**What the task requires:**
Return the lines below that carry the word "camera".

**Input records:**

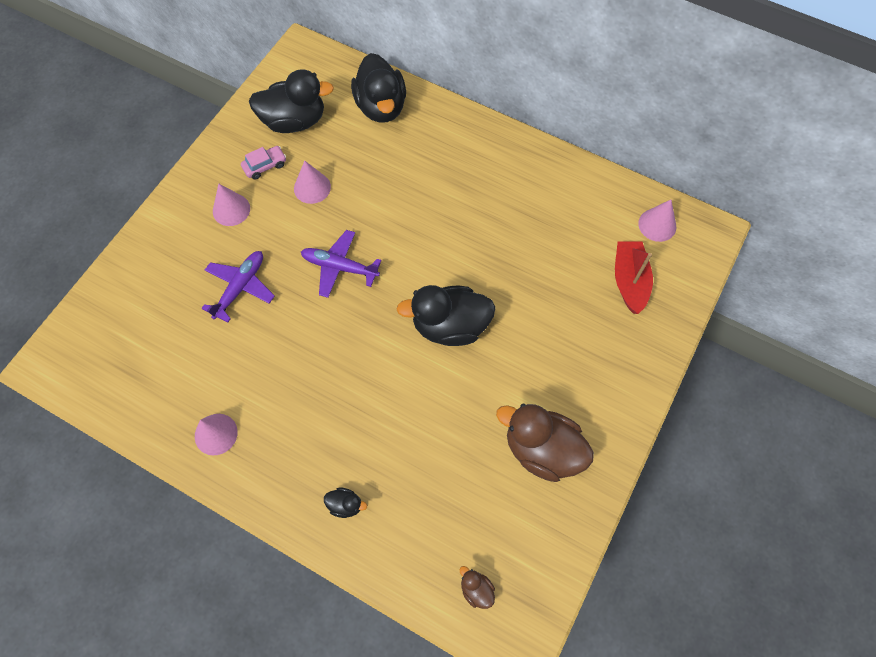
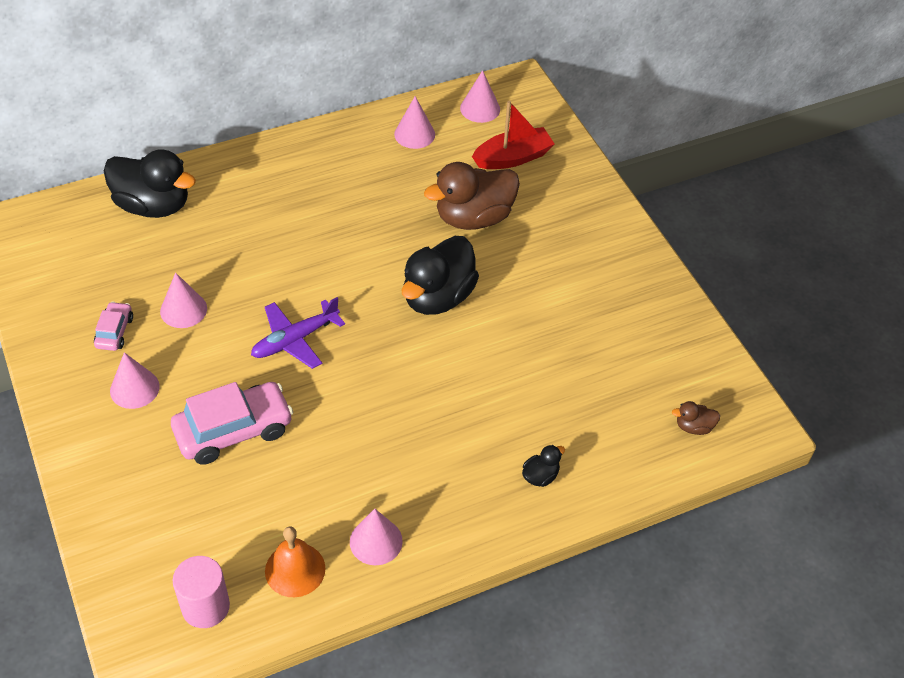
camera: 55 degrees left, 15 degrees down
(102, 370) = (205, 607): none -> pink cylinder
(162, 401) = (295, 569): none -> orange bell
(240, 287) = (234, 431): purple plane -> pink car
(294, 121) = (89, 278): black duck -> none
(542, 450) = (610, 307): brown duck -> brown duck (474, 218)
(588, 202) = (414, 134): none -> pink cone
(629, 281) = (513, 158): red boat -> red boat turned 120 degrees clockwise

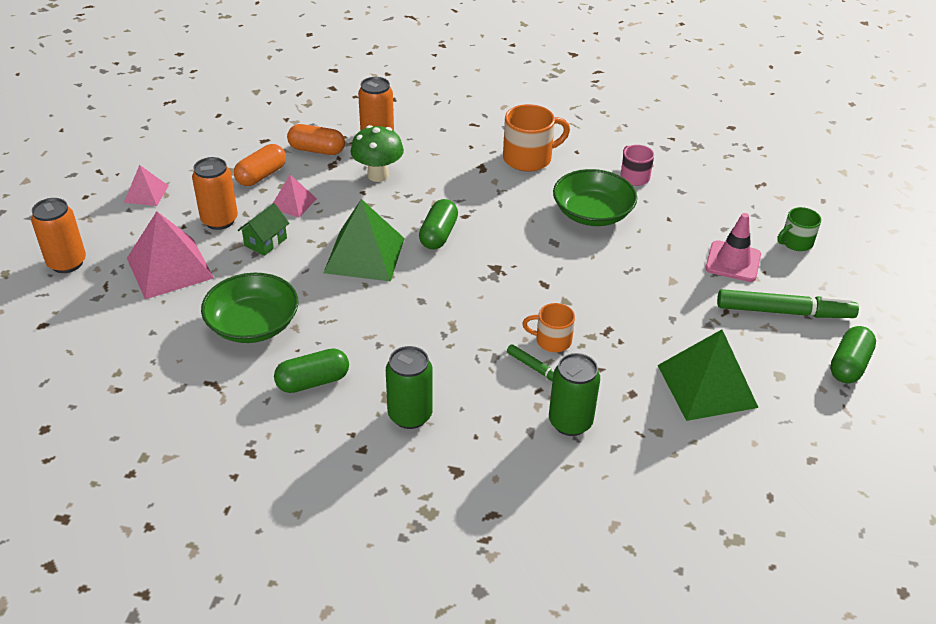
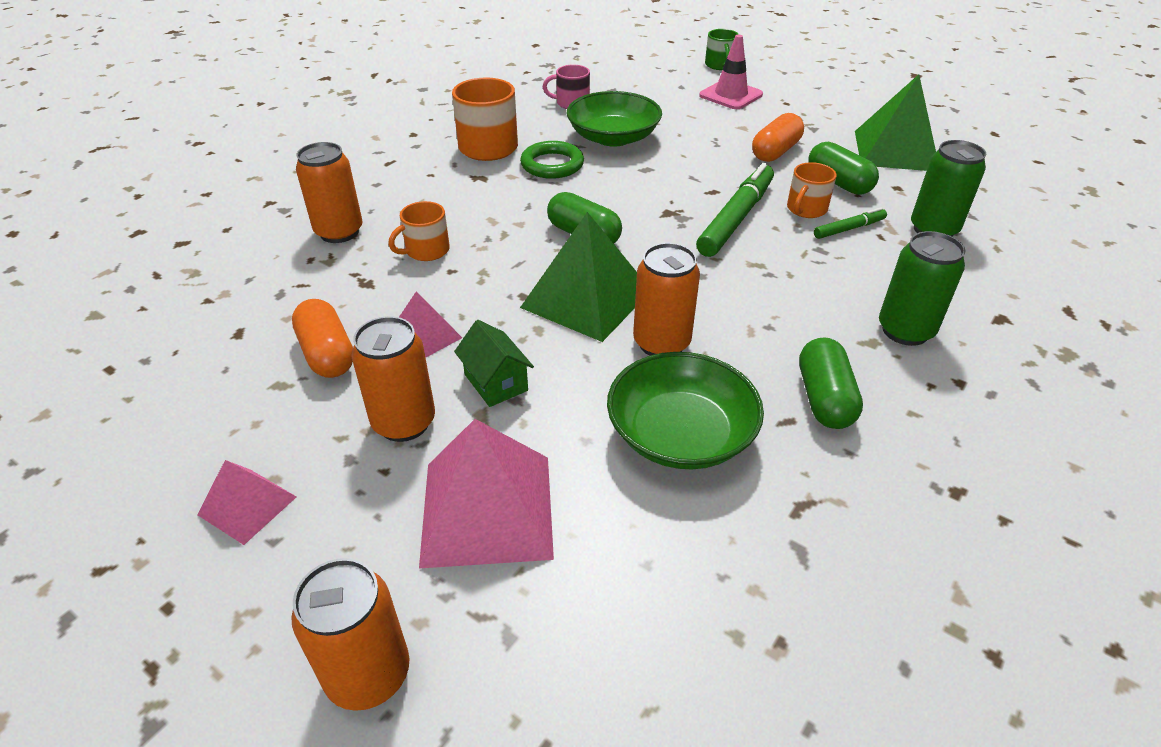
camera: 65 degrees left, 0 degrees up
(317, 150) = (317, 288): orange capsule -> orange capsule (775, 152)
(334, 298) = (661, 343): none -> orange can
(378, 175) = (426, 251): green mushroom -> orange mug
(525, 195) = (552, 165): none -> green ring
(784, 312) = (809, 94): green marker -> green marker (736, 218)
(848, 365) = (884, 89): green capsule -> green capsule (838, 183)

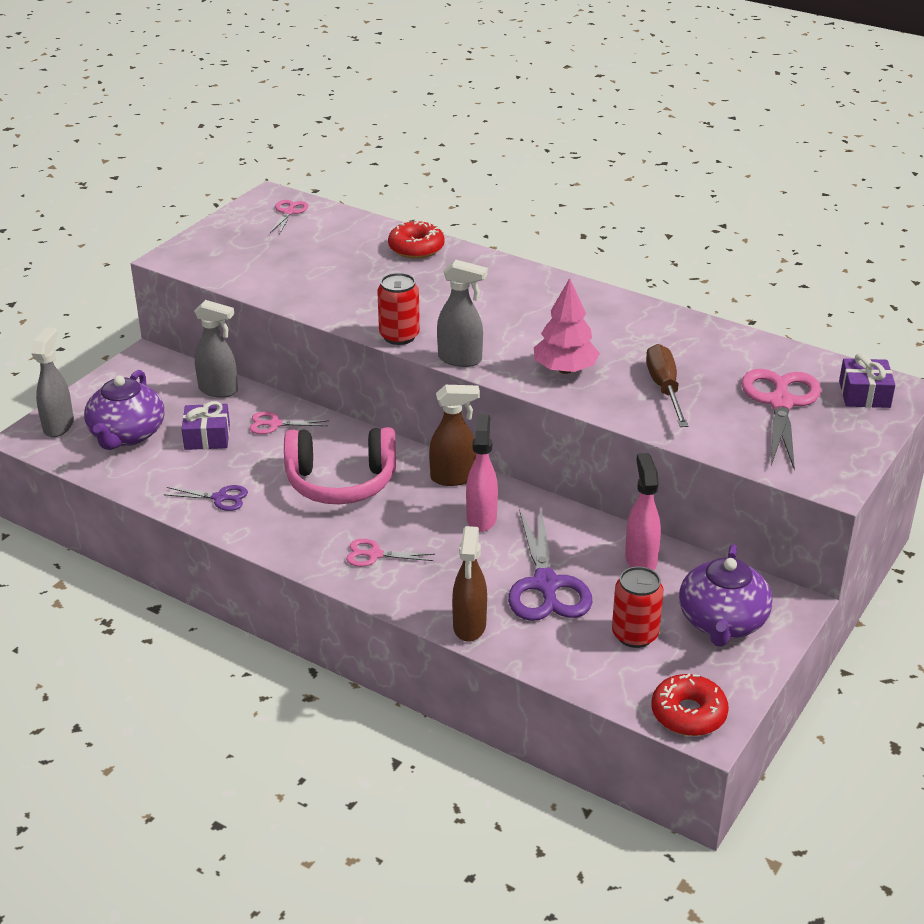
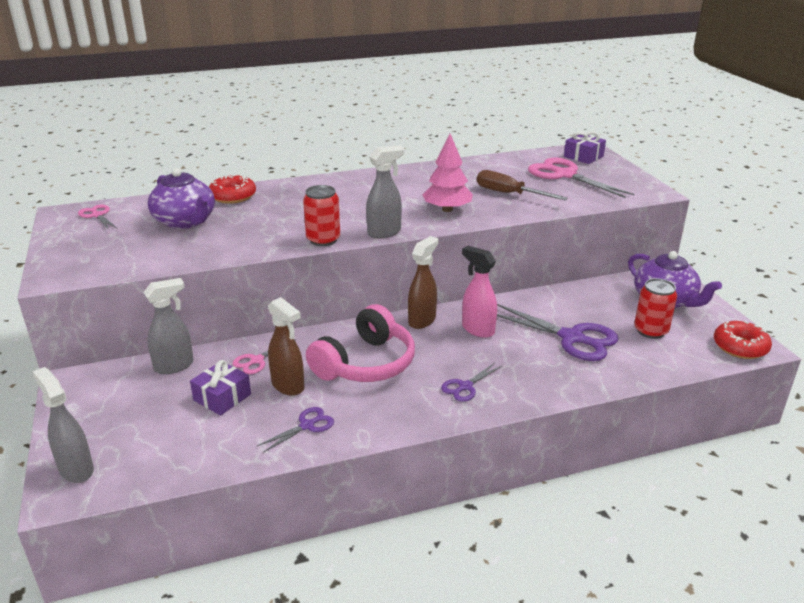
camera: 50 degrees left, 5 degrees down
(127, 435) = (153, 436): purple teapot -> purple teapot (185, 221)
(374, 555) = (465, 387): pink scissors -> purple scissors
(469, 627) = (585, 384): brown spray bottle -> brown spray bottle (288, 386)
(640, 559) = (581, 298): pink spray bottle -> none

**Written answer:**
camera: 55 degrees left, 15 degrees down
camera: 65 degrees left, 0 degrees up
camera: 50 degrees left, 5 degrees down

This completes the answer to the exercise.